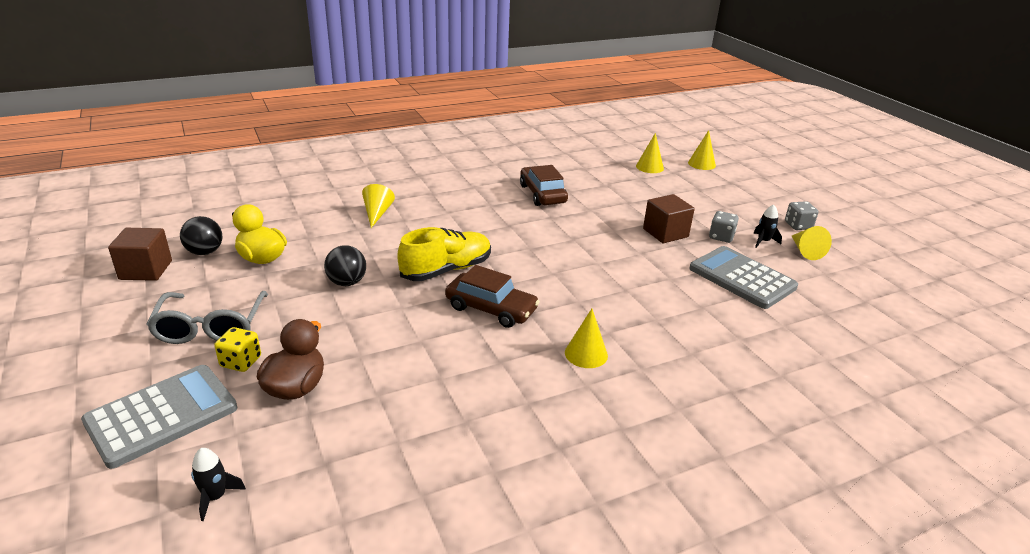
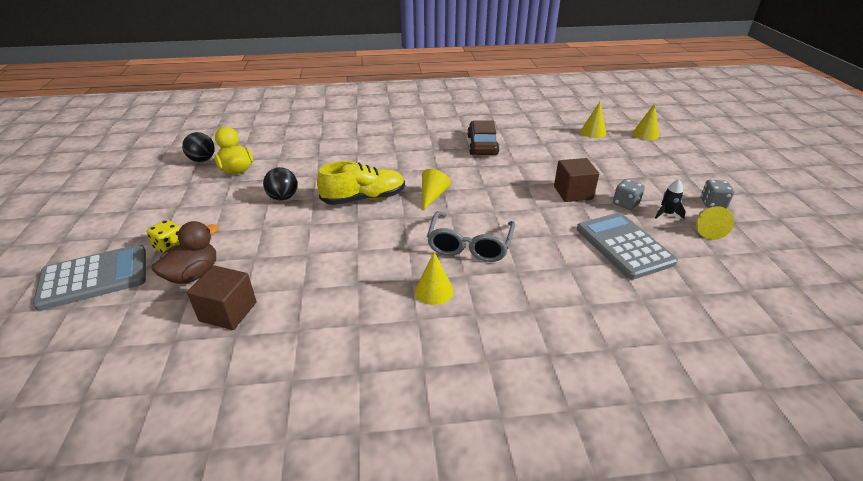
camera: 20 degrees right, 5 degrees up
(146, 270) = (157, 168): brown cube -> brown cube (228, 312)
(210, 327) = (169, 217): grey glasses -> grey glasses (469, 245)
(215, 497) = (84, 349): black rocket -> none
(377, 213) = (340, 146): yellow cone -> yellow cone (432, 196)
(491, 309) = (379, 237): brown car -> none

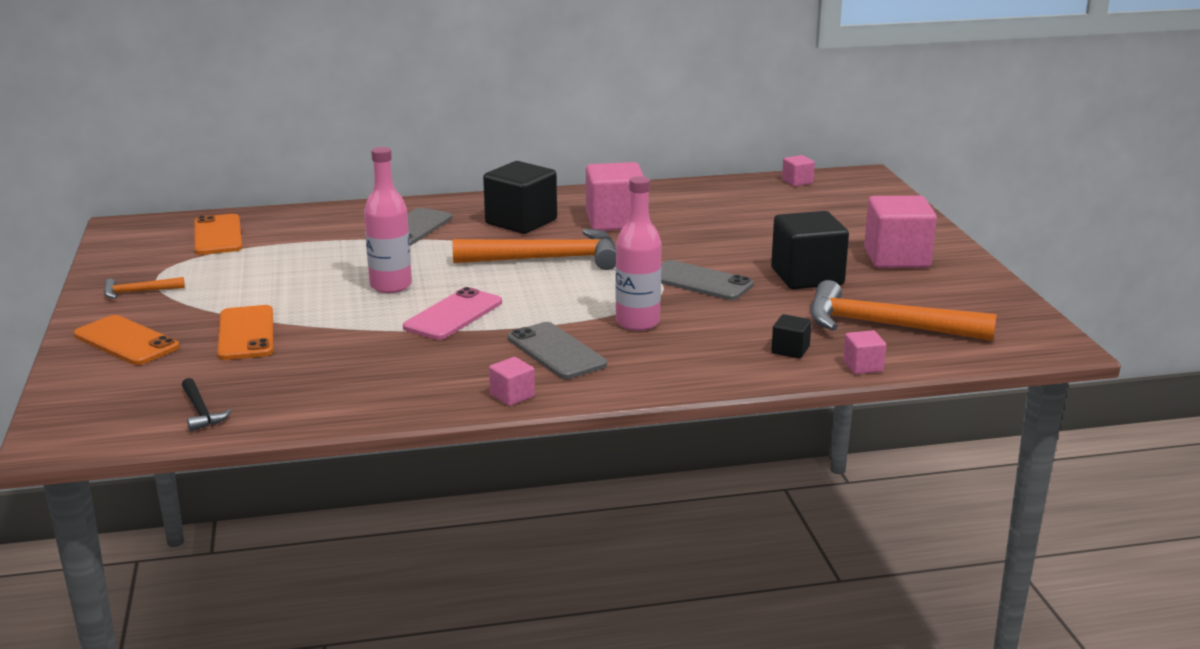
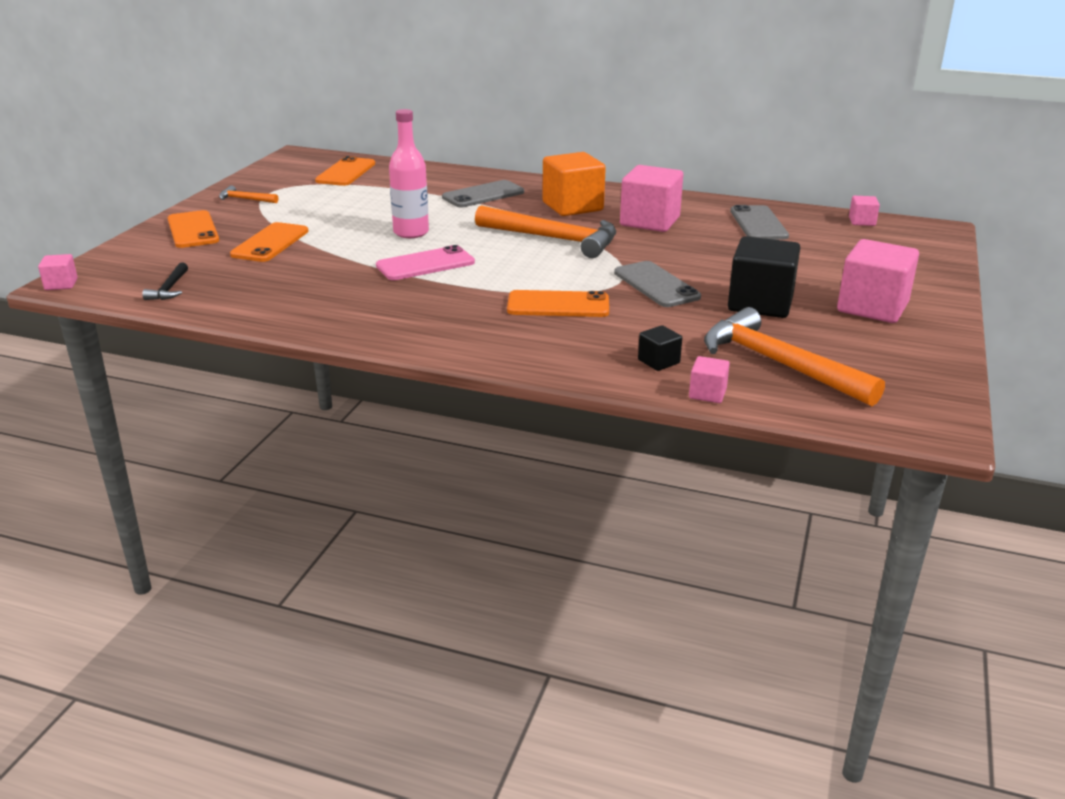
camera: 30 degrees right, 5 degrees up
(512, 396) = (383, 335): pink cube -> pink cube (61, 284)
(521, 222) = (572, 206): black cube -> orange cube
(556, 351) = (462, 311): grey phone -> grey phone (758, 224)
(637, 322) = (558, 305): pink bottle -> orange phone

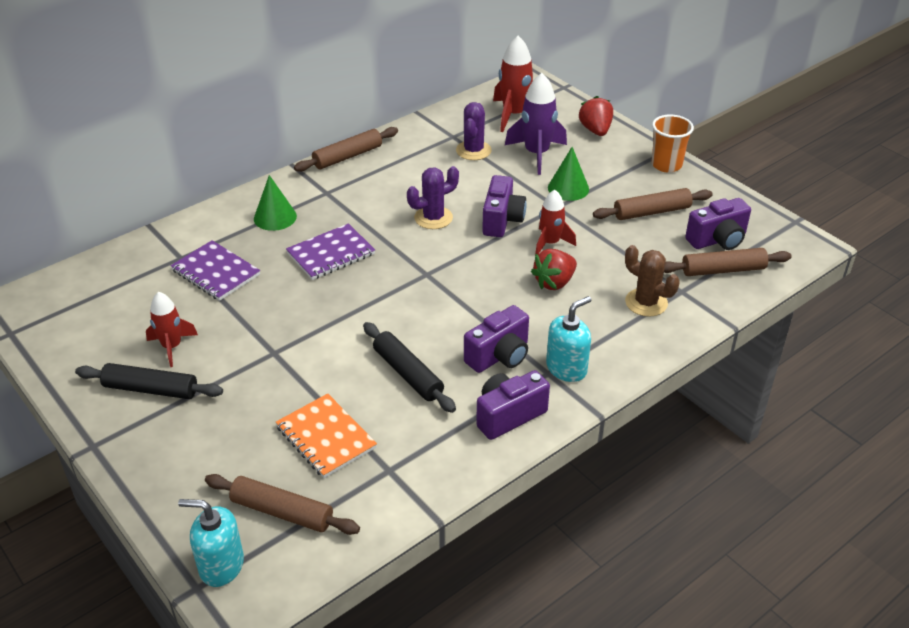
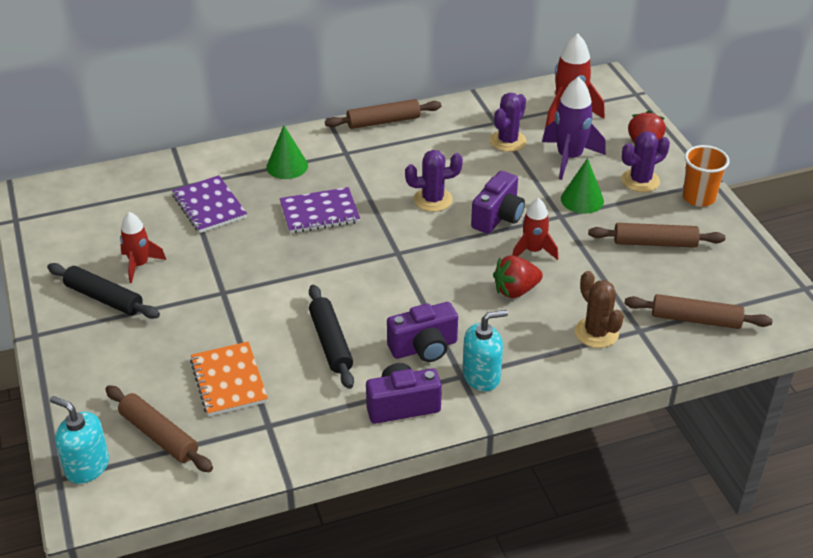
camera: 20 degrees right, 0 degrees up
(609, 161) = (640, 181): none -> purple cactus
(717, 240) = (708, 288): purple camera -> none

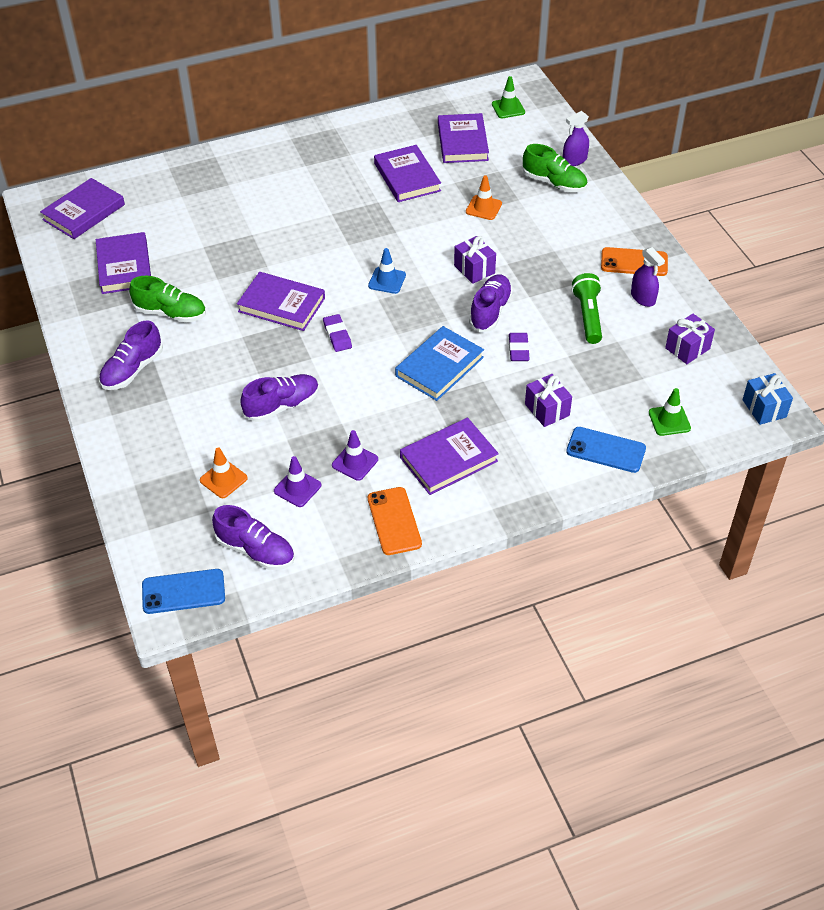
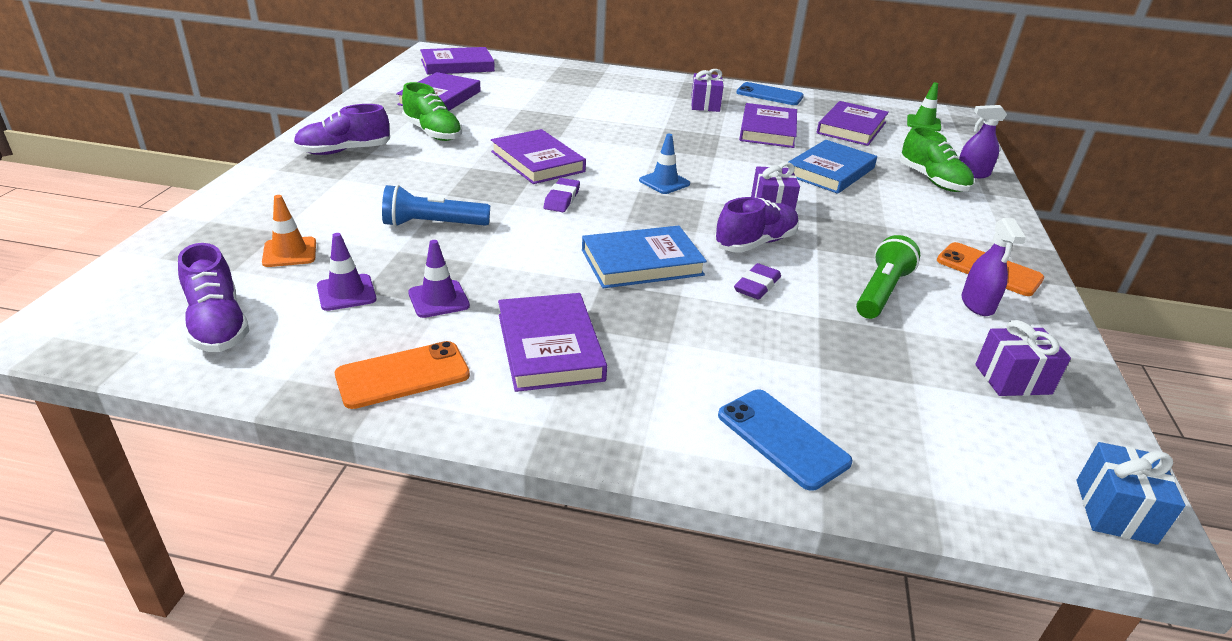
camera: 30 degrees right, 15 degrees down
(183, 591) = (91, 323): blue phone -> blue phone (769, 95)
(282, 406) = (433, 224): purple shoe -> blue flashlight
(394, 521) = (403, 375): orange phone -> orange phone turned 45 degrees clockwise
(448, 459) = (549, 347): purple book -> purple book turned 75 degrees clockwise
(483, 208) = (830, 171): orange traffic cone -> blue book
(547, 410) = (736, 356): purple gift -> purple gift (705, 105)
(669, 420) = (920, 449): green traffic cone -> none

───

## Assignment
From the data above, work out how many lines contain the string "camera" and reply with only the number.

## Result for this task
5